- EXERCISE PROMPT: Exactly the lines from the one holding "turquoise lamp [589,133,724,285]" through the final line of the data are wanted, copied as written.

- - - -

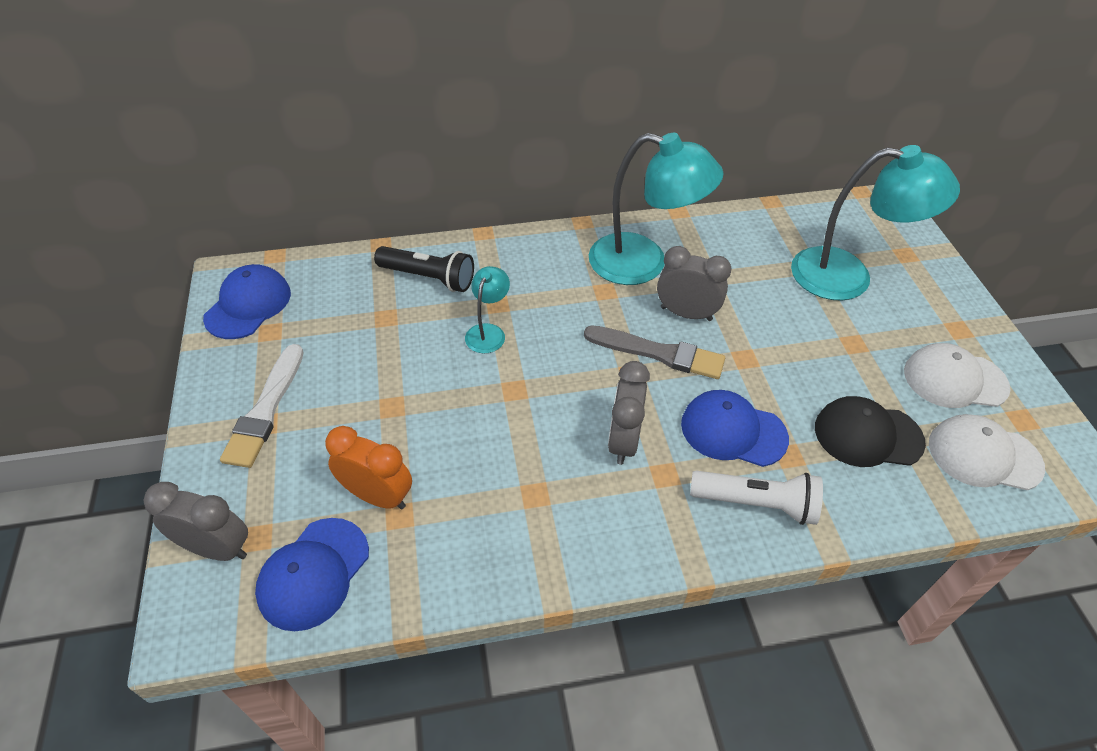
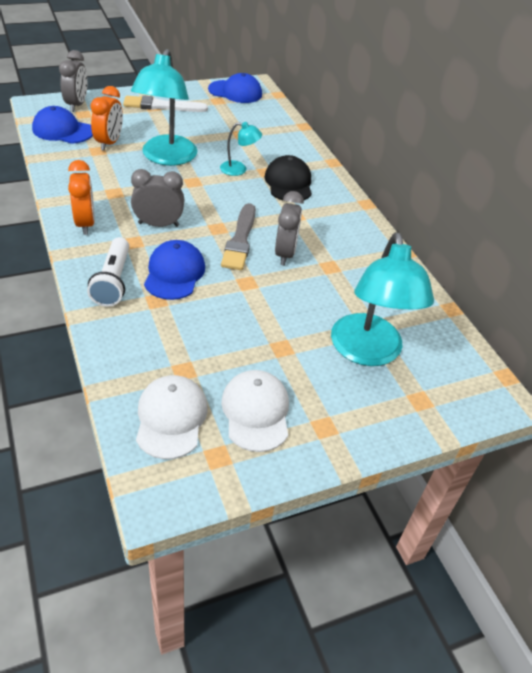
camera: 75 degrees right, 5 degrees down
black flashlight [374,246,474,292] -> none
turquoise lamp [589,133,724,285] -> turquoise lamp moved to [131,49,198,166]
black cap [815,396,926,467] -> black cap moved to [265,155,312,200]
none -> orange clock [68,160,95,235]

- - - -

- WRITTEN SOLUTION:
turquoise lamp [589,133,724,285] -> turquoise lamp moved to [131,49,198,166]
black cap [815,396,926,467] -> black cap moved to [265,155,312,200]
none -> orange clock [68,160,95,235]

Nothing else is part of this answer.